START TASK INPUT
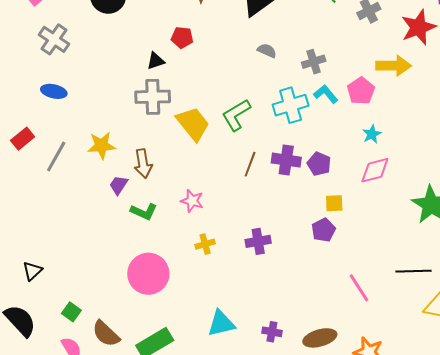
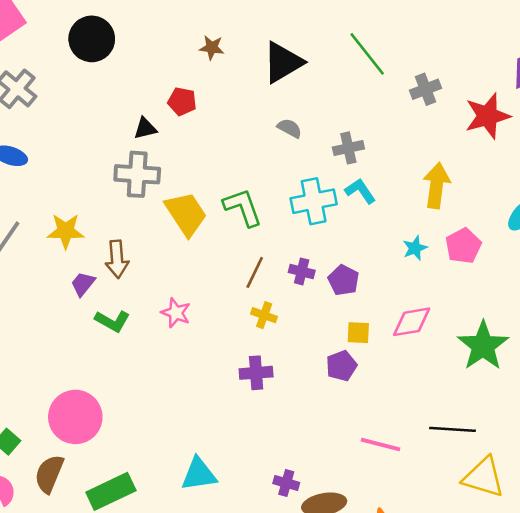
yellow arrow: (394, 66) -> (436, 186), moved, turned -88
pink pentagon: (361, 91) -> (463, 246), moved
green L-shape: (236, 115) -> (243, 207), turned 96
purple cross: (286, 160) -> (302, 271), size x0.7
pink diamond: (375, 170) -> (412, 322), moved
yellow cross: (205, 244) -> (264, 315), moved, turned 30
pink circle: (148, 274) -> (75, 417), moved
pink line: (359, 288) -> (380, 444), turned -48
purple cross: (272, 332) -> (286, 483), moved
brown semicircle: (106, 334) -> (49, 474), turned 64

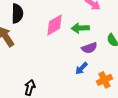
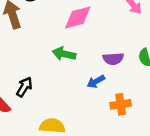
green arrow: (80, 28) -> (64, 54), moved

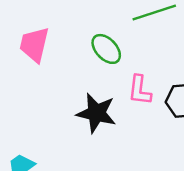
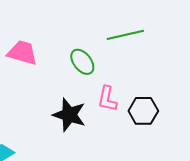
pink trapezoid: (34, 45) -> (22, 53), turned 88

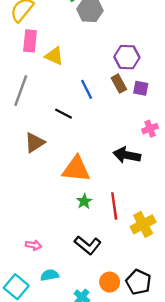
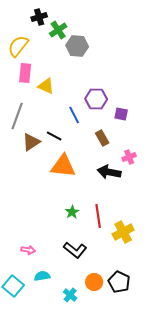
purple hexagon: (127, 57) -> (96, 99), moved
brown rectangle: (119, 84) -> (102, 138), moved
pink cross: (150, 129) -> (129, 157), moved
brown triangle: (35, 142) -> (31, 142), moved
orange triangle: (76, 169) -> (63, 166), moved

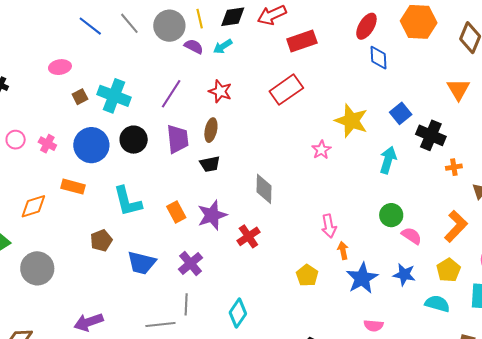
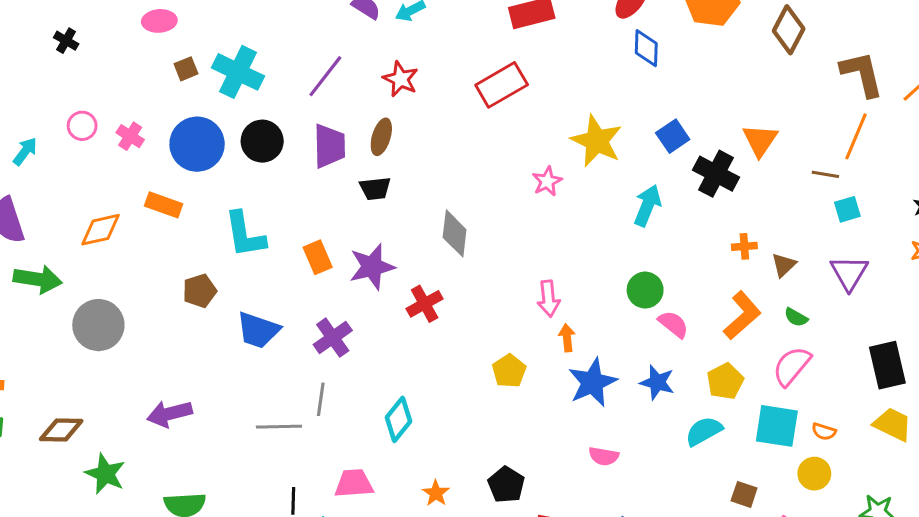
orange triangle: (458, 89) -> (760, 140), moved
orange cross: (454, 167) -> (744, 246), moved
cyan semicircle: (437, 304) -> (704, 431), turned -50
END TASK INPUT
START TASK INPUT
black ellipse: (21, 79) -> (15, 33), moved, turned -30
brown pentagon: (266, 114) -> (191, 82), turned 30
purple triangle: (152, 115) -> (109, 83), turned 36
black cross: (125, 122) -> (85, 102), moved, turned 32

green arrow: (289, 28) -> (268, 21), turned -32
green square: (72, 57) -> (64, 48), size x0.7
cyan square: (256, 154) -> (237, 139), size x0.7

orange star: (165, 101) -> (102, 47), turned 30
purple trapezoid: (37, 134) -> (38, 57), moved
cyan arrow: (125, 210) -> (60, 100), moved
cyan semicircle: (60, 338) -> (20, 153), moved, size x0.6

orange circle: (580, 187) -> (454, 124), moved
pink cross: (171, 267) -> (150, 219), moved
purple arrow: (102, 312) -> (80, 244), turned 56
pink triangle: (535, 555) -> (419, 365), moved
END TASK INPUT
» WHAT YOU ARE ASKED TO DO: How many lines in the entries above hold the string "triangle"? Answer with the number and nothing more.

» ANSWER TO THIS PROBLEM: 5